--- START ---
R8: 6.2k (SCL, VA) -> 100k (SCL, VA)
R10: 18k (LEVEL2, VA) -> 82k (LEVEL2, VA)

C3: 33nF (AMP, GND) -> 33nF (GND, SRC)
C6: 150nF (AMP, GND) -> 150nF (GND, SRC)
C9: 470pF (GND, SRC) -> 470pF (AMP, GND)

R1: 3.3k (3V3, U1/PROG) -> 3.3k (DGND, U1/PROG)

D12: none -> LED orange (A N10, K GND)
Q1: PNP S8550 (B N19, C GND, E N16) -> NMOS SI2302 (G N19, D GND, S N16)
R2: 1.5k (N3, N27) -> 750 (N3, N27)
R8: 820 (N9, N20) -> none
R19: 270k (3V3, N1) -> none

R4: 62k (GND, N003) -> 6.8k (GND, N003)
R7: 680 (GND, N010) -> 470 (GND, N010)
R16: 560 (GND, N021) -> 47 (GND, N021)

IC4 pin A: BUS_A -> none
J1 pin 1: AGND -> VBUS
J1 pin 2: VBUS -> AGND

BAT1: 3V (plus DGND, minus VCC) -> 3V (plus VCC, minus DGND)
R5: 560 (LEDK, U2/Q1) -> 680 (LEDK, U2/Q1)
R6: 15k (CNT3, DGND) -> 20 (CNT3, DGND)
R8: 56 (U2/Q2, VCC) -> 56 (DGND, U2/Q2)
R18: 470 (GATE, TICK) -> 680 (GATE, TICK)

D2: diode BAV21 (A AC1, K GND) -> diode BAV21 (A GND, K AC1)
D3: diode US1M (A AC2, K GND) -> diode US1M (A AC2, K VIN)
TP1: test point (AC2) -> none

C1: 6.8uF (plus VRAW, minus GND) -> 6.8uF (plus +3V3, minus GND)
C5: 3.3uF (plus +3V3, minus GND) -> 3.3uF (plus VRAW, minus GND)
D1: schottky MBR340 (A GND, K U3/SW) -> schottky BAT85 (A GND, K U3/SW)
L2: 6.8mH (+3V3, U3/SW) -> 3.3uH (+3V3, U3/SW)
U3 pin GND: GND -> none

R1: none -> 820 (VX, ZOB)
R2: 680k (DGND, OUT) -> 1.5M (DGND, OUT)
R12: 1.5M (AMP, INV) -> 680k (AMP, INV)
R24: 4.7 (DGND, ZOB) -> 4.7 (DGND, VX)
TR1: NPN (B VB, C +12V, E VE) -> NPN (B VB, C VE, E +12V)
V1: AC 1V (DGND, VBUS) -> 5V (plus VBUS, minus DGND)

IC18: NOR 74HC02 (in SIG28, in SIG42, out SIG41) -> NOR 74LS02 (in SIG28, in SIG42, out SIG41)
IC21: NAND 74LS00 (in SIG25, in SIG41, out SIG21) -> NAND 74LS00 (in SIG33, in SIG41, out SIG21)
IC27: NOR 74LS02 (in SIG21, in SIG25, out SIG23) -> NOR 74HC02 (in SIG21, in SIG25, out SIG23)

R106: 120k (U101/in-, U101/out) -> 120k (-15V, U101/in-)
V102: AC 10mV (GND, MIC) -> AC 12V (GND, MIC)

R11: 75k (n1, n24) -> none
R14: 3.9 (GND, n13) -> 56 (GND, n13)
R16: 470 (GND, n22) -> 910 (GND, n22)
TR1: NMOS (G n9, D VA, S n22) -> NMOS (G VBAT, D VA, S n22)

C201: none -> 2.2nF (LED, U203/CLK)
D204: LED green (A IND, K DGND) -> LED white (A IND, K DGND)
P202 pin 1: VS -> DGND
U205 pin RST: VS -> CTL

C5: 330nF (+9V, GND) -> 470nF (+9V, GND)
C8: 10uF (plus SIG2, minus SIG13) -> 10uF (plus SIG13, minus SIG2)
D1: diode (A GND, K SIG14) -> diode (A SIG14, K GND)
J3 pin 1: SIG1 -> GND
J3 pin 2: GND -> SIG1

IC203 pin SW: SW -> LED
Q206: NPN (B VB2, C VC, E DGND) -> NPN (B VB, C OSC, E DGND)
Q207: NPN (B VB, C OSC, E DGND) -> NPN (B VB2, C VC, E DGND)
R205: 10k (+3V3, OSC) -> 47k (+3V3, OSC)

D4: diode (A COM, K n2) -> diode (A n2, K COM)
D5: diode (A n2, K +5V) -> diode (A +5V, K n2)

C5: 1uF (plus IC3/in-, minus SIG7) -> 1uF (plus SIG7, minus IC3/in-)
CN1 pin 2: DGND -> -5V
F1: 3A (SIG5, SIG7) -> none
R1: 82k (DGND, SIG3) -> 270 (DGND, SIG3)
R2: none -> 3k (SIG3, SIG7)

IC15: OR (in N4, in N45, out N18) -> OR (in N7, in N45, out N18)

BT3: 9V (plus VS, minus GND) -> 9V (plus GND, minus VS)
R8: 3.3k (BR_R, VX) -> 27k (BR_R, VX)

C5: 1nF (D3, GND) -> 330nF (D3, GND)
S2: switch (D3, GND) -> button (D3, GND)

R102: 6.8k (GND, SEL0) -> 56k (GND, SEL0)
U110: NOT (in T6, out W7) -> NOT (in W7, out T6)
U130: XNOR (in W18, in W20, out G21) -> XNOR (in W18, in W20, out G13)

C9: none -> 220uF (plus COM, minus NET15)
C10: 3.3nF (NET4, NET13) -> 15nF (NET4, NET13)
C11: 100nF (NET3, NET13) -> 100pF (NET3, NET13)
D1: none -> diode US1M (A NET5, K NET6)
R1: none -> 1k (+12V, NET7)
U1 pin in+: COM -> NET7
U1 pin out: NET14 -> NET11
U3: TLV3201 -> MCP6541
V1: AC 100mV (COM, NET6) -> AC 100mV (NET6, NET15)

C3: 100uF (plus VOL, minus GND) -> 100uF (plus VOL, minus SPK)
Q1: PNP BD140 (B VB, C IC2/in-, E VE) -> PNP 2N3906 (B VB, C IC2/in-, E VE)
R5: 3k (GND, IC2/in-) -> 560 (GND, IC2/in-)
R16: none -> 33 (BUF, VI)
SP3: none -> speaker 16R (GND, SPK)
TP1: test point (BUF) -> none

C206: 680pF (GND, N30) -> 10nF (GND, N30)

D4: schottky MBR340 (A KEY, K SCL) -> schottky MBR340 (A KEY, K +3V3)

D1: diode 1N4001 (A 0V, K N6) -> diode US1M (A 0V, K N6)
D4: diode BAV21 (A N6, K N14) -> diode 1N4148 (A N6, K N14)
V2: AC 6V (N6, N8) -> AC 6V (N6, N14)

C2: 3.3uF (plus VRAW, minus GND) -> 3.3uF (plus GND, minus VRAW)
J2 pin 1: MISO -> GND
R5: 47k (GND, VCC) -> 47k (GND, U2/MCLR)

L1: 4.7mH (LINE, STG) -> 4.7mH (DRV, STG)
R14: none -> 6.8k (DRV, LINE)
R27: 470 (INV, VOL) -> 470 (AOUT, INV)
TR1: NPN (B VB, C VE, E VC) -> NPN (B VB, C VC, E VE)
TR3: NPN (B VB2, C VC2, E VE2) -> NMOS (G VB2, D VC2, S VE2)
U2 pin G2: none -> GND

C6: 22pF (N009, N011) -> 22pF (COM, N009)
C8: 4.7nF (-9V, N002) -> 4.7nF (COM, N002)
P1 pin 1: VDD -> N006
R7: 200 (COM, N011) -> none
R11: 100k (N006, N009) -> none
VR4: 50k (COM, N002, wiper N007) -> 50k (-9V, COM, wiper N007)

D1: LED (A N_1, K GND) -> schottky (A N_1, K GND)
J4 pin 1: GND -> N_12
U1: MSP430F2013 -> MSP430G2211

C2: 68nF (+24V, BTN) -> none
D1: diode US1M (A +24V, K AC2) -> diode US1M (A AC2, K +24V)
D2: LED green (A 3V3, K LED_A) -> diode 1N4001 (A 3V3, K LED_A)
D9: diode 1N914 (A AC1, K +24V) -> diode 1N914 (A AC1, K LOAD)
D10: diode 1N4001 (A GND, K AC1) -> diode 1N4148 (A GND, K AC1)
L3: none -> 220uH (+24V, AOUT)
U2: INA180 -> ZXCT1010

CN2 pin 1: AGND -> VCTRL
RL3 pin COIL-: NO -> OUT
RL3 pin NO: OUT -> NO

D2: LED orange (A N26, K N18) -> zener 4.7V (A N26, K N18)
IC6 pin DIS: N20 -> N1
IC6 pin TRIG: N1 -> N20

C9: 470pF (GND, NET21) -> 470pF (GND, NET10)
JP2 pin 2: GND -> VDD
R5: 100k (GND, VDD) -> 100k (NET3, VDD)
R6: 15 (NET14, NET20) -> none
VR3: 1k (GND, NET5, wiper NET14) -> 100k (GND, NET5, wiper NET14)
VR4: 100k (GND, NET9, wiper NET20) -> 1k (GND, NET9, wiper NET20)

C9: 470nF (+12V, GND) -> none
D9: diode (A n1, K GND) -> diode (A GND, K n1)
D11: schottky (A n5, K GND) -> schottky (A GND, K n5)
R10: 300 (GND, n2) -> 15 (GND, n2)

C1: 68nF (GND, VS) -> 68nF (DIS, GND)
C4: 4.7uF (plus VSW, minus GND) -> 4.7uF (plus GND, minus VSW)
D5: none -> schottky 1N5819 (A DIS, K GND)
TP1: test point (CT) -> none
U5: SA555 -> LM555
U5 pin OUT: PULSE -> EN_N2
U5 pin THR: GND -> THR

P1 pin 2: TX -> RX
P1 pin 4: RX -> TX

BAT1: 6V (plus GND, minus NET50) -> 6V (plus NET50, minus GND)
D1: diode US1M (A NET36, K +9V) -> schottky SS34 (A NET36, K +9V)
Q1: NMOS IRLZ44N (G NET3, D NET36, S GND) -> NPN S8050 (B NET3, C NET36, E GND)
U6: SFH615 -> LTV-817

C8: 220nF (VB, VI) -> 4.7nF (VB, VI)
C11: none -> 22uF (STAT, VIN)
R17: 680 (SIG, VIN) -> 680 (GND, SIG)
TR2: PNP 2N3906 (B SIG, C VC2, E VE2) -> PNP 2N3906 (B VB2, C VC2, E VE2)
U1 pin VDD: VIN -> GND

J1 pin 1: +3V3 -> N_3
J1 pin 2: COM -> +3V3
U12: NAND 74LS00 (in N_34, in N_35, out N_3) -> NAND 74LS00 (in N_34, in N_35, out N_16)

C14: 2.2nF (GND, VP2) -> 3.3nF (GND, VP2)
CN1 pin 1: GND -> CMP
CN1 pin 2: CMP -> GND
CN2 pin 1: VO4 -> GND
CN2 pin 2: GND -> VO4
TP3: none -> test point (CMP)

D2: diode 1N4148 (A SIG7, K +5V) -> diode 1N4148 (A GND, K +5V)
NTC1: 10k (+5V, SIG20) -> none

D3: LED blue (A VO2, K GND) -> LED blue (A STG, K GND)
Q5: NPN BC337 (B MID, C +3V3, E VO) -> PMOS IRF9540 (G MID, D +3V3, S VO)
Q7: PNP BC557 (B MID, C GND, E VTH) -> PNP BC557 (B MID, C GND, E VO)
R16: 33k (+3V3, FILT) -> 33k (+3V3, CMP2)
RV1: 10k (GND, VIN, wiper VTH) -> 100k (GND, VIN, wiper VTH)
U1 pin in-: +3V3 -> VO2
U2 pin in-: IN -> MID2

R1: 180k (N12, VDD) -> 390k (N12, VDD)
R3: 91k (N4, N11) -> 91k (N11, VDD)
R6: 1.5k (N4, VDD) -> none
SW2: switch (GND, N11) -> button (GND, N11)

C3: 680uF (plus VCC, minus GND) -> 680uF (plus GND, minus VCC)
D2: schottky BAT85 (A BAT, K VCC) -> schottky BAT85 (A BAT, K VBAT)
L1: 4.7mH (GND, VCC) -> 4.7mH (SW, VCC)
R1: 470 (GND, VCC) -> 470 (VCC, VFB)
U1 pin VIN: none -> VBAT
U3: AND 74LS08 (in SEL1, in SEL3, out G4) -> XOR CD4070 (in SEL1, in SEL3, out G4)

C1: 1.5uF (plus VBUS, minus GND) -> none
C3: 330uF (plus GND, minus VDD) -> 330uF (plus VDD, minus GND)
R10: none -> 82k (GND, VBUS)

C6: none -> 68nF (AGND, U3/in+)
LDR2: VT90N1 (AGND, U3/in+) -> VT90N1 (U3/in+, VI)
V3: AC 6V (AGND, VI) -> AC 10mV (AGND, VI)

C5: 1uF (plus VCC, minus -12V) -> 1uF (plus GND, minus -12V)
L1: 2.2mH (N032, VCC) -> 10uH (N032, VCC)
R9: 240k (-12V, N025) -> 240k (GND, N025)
--- END ---
_Instructions to follow_.
Above are the records; from them, give again exactly the lines from the one containing "TP1: test point (BUF) -> none" through the one containing "VR4: 100k (GND, NET9, wiper", both included.

_Solution for this task_.
TP1: test point (BUF) -> none

C206: 680pF (GND, N30) -> 10nF (GND, N30)

D4: schottky MBR340 (A KEY, K SCL) -> schottky MBR340 (A KEY, K +3V3)

D1: diode 1N4001 (A 0V, K N6) -> diode US1M (A 0V, K N6)
D4: diode BAV21 (A N6, K N14) -> diode 1N4148 (A N6, K N14)
V2: AC 6V (N6, N8) -> AC 6V (N6, N14)

C2: 3.3uF (plus VRAW, minus GND) -> 3.3uF (plus GND, minus VRAW)
J2 pin 1: MISO -> GND
R5: 47k (GND, VCC) -> 47k (GND, U2/MCLR)

L1: 4.7mH (LINE, STG) -> 4.7mH (DRV, STG)
R14: none -> 6.8k (DRV, LINE)
R27: 470 (INV, VOL) -> 470 (AOUT, INV)
TR1: NPN (B VB, C VE, E VC) -> NPN (B VB, C VC, E VE)
TR3: NPN (B VB2, C VC2, E VE2) -> NMOS (G VB2, D VC2, S VE2)
U2 pin G2: none -> GND

C6: 22pF (N009, N011) -> 22pF (COM, N009)
C8: 4.7nF (-9V, N002) -> 4.7nF (COM, N002)
P1 pin 1: VDD -> N006
R7: 200 (COM, N011) -> none
R11: 100k (N006, N009) -> none
VR4: 50k (COM, N002, wiper N007) -> 50k (-9V, COM, wiper N007)

D1: LED (A N_1, K GND) -> schottky (A N_1, K GND)
J4 pin 1: GND -> N_12
U1: MSP430F2013 -> MSP430G2211

C2: 68nF (+24V, BTN) -> none
D1: diode US1M (A +24V, K AC2) -> diode US1M (A AC2, K +24V)
D2: LED green (A 3V3, K LED_A) -> diode 1N4001 (A 3V3, K LED_A)
D9: diode 1N914 (A AC1, K +24V) -> diode 1N914 (A AC1, K LOAD)
D10: diode 1N4001 (A GND, K AC1) -> diode 1N4148 (A GND, K AC1)
L3: none -> 220uH (+24V, AOUT)
U2: INA180 -> ZXCT1010

CN2 pin 1: AGND -> VCTRL
RL3 pin COIL-: NO -> OUT
RL3 pin NO: OUT -> NO

D2: LED orange (A N26, K N18) -> zener 4.7V (A N26, K N18)
IC6 pin DIS: N20 -> N1
IC6 pin TRIG: N1 -> N20

C9: 470pF (GND, NET21) -> 470pF (GND, NET10)
JP2 pin 2: GND -> VDD
R5: 100k (GND, VDD) -> 100k (NET3, VDD)
R6: 15 (NET14, NET20) -> none
VR3: 1k (GND, NET5, wiper NET14) -> 100k (GND, NET5, wiper NET14)
VR4: 100k (GND, NET9, wiper NET20) -> 1k (GND, NET9, wiper NET20)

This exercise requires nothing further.